**DIRECTIONS FOR THIS TASK**:
Use the entries below and reproduce exactly the lines from the one containing "CN104 pin 1: ISO_C -> ISO_E" down to the one containing "TP101: none -> test point (U102/ADC)", both of them included.

**RECORD EXCERPTS**:

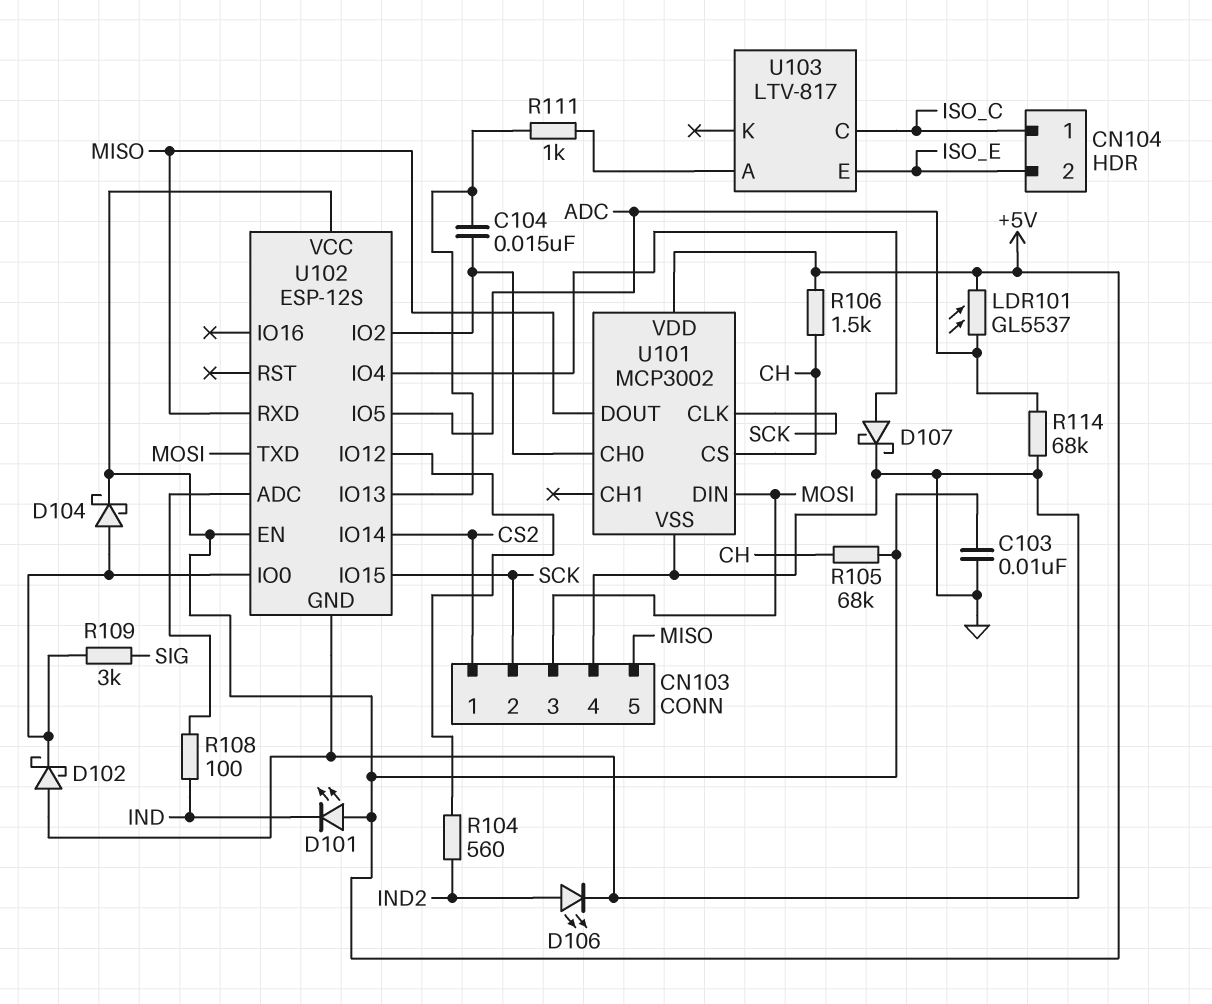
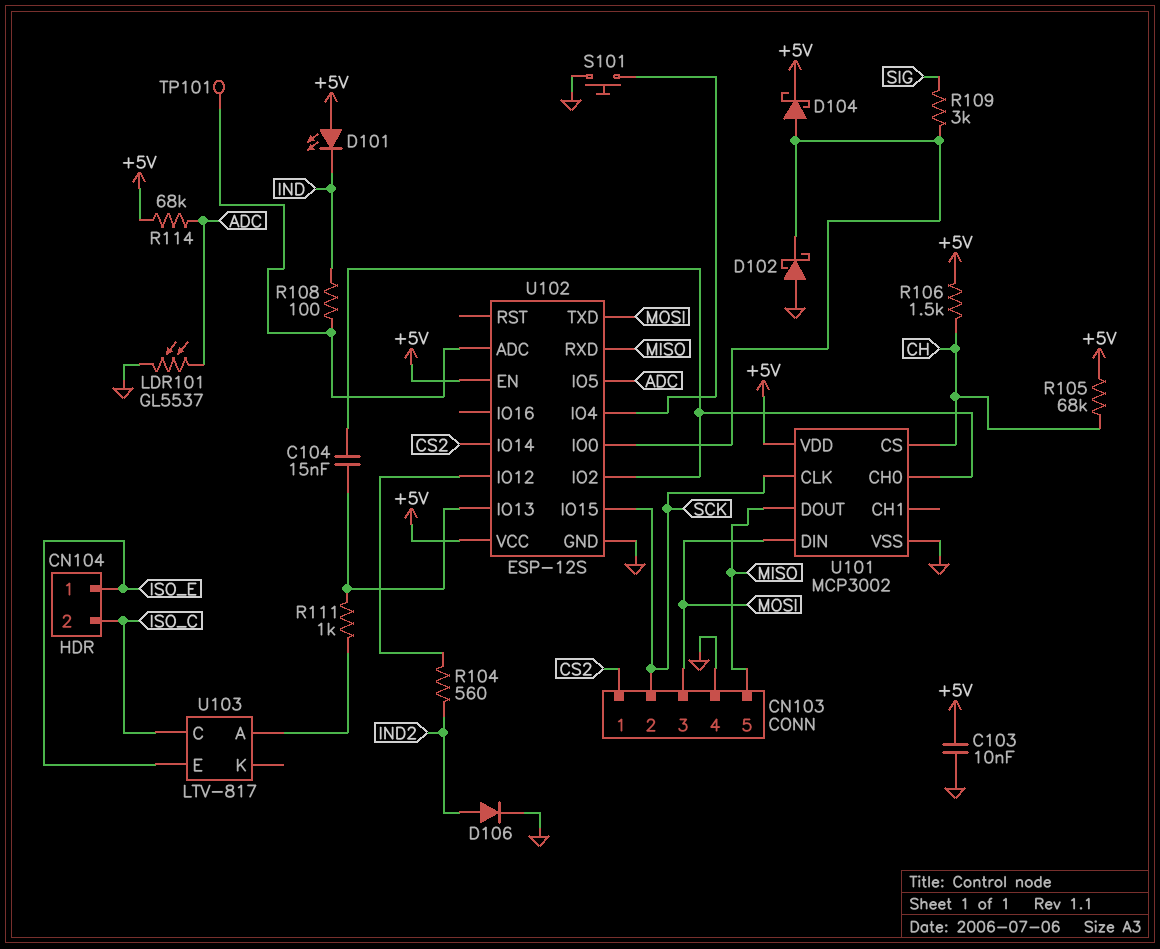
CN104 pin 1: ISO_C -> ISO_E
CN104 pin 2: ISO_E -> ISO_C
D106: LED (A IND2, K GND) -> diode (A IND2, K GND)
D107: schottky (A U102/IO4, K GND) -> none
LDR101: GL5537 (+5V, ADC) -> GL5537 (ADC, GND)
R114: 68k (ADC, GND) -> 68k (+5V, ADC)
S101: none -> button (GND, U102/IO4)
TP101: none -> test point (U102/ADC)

--

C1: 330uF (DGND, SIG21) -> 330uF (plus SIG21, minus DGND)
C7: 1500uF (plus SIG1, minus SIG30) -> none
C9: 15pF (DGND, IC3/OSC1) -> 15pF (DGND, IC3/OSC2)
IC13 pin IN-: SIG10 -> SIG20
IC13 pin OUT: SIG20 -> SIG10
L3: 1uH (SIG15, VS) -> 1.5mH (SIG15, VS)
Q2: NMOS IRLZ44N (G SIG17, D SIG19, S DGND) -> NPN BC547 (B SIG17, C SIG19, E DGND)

--

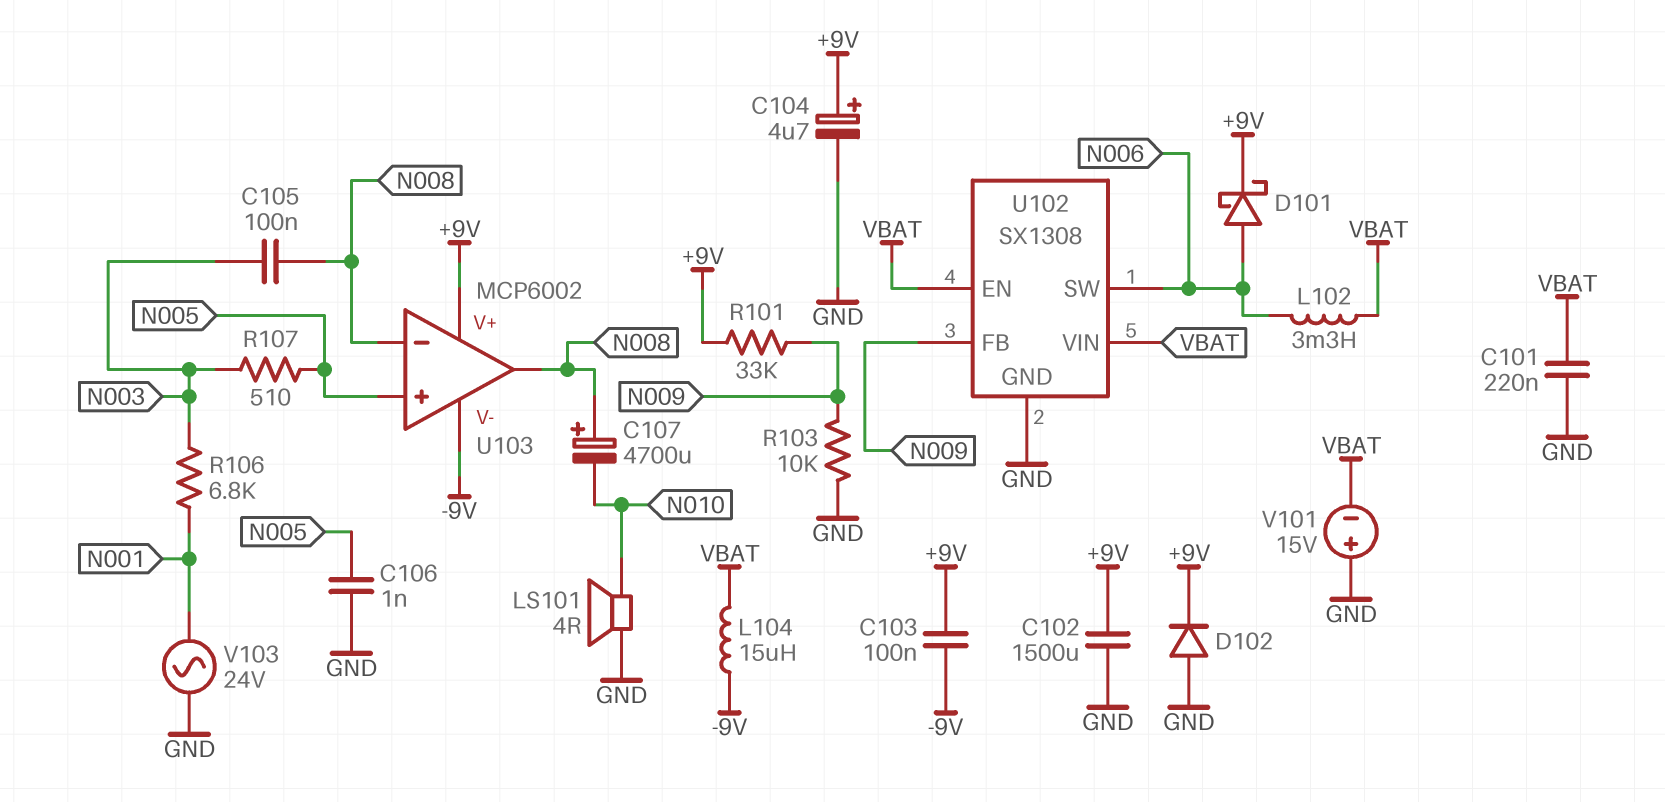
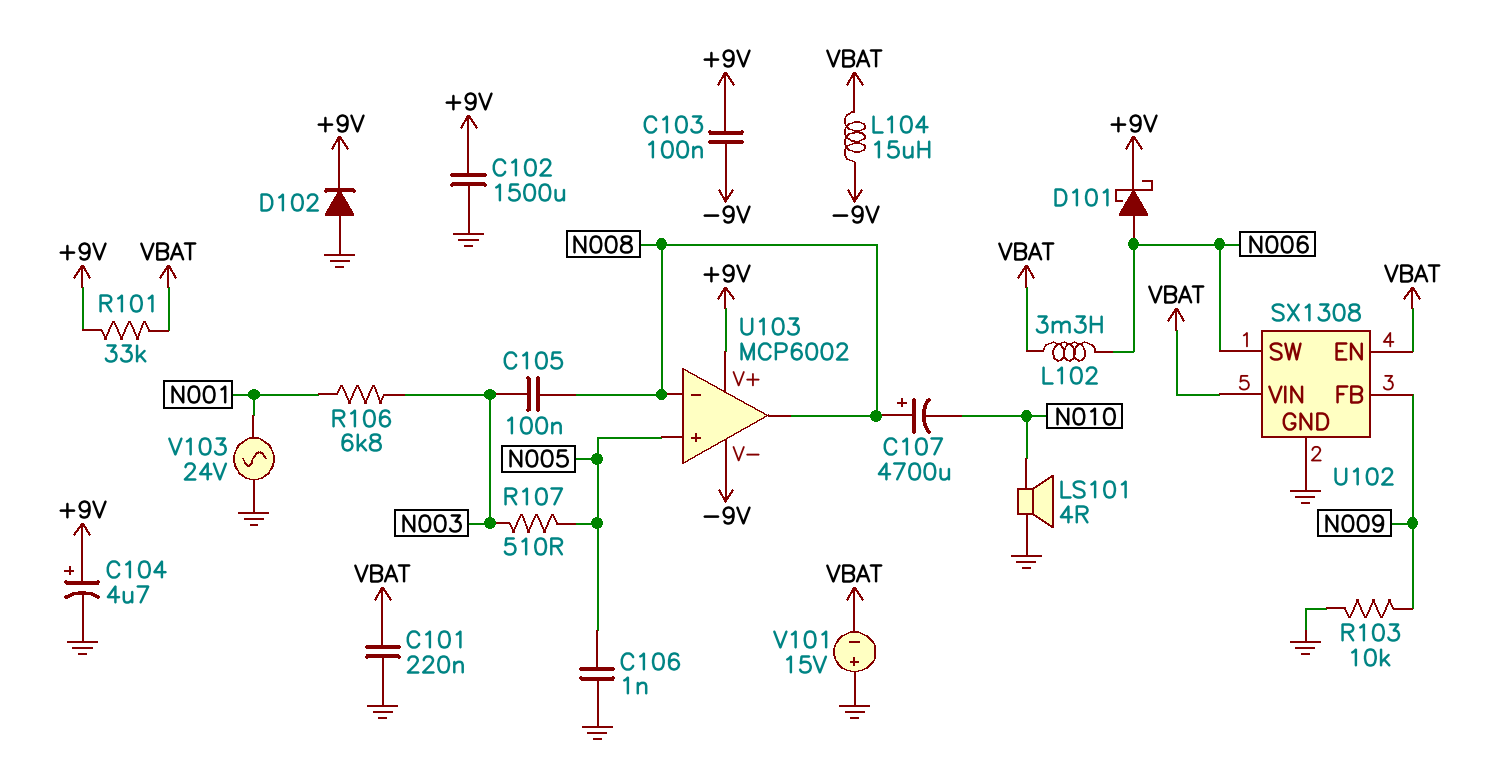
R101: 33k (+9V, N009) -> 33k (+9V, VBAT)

**RESULT OF THE EXERCISE**:
CN104 pin 1: ISO_C -> ISO_E
CN104 pin 2: ISO_E -> ISO_C
D106: LED (A IND2, K GND) -> diode (A IND2, K GND)
D107: schottky (A U102/IO4, K GND) -> none
LDR101: GL5537 (+5V, ADC) -> GL5537 (ADC, GND)
R114: 68k (ADC, GND) -> 68k (+5V, ADC)
S101: none -> button (GND, U102/IO4)
TP101: none -> test point (U102/ADC)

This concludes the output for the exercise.